→ **Task statement**
Beginning with the line containing "purple mug [262,227,314,277]" and ending with the last line of the entries below, copy each line exactly and nothing else.
Segment Start: Excerpted records
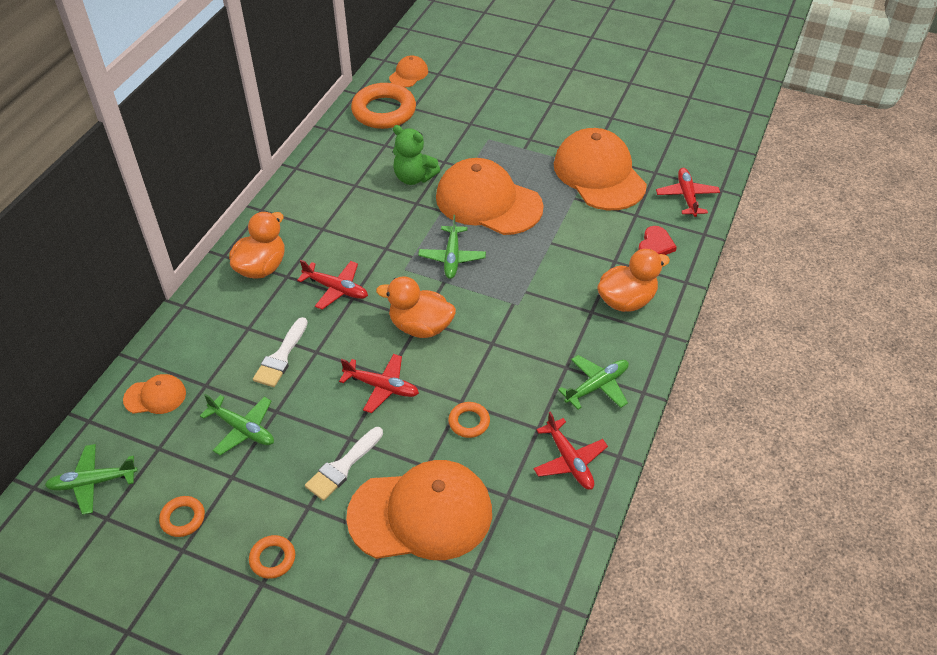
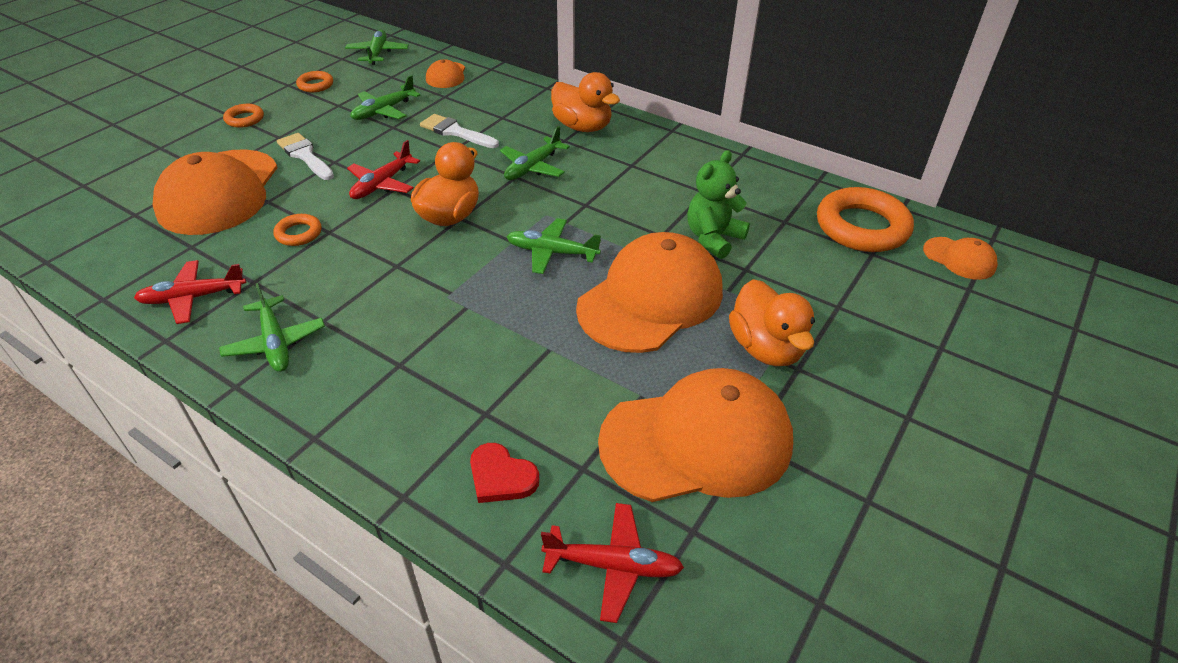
camera: 100 degrees right, 5 degrees down
red plane [297,260,368,310] -> green plane [500,126,570,180]
orange duck [597,249,670,312] -> orange duck moved to [729,279,815,366]

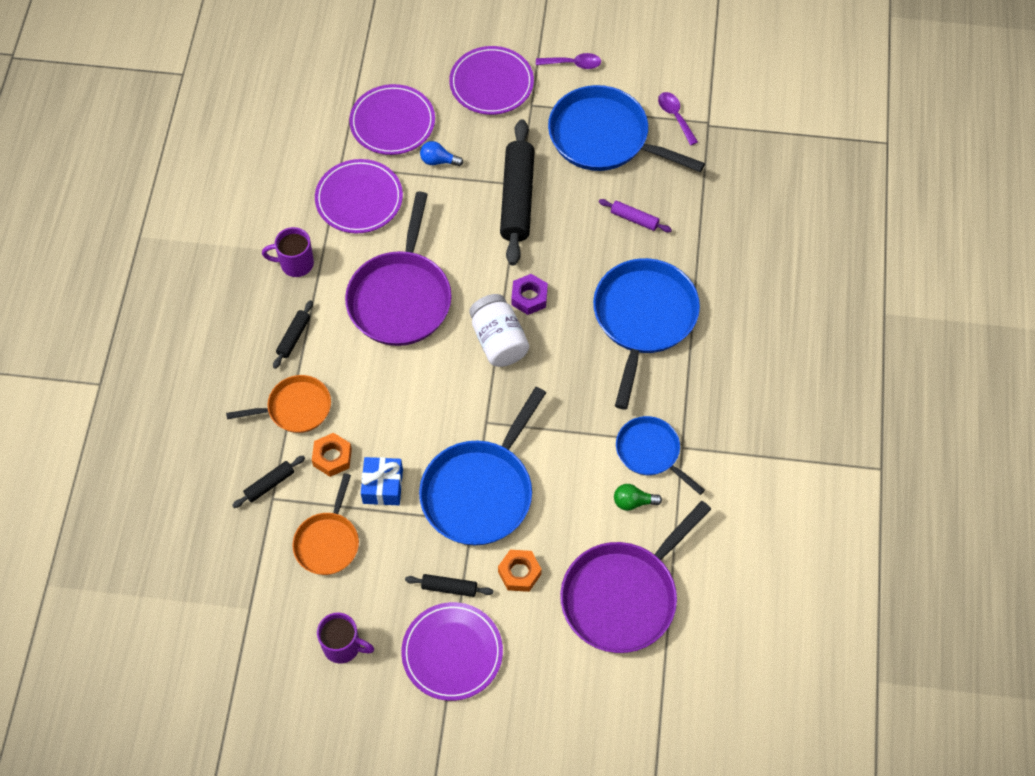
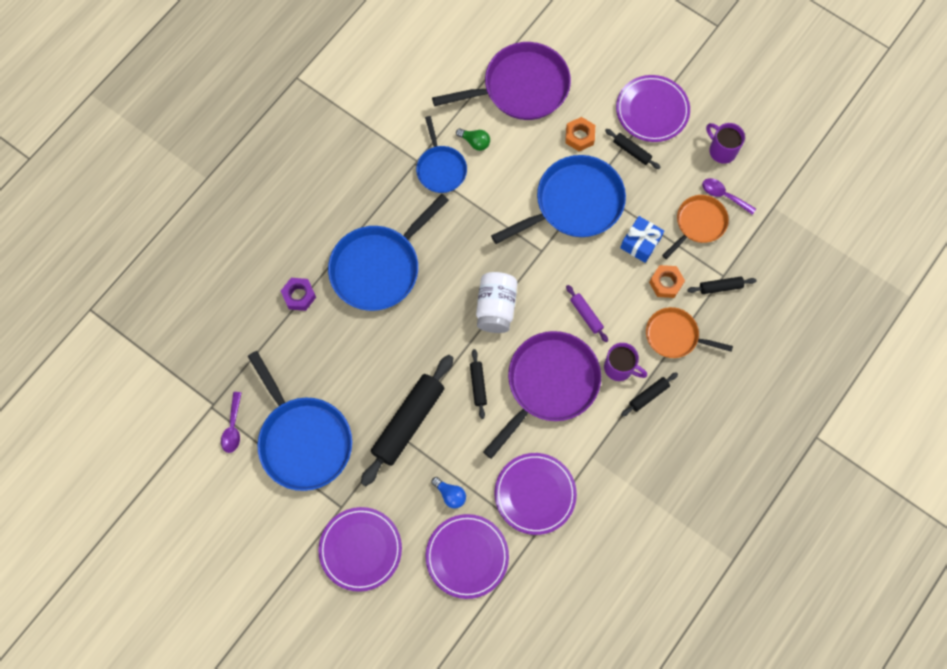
camera: 150 degrees left, 10 degrees up
purple mug [262,227,314,277] -> purple mug moved to [604,343,647,381]
purple nut [511,274,548,315] -> purple nut moved to [281,278,316,311]
purple spoon [536,53,601,69] -> purple spoon moved to [702,178,756,215]
purple rolling pin [599,199,672,233] -> purple rolling pin moved to [566,285,608,342]
none -> black rolling pin [470,349,487,419]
Segment End: Excerpted records
→ **Solution to this problem**
purple mug [262,227,314,277] -> purple mug moved to [604,343,647,381]
purple nut [511,274,548,315] -> purple nut moved to [281,278,316,311]
purple spoon [536,53,601,69] -> purple spoon moved to [702,178,756,215]
purple rolling pin [599,199,672,233] -> purple rolling pin moved to [566,285,608,342]
none -> black rolling pin [470,349,487,419]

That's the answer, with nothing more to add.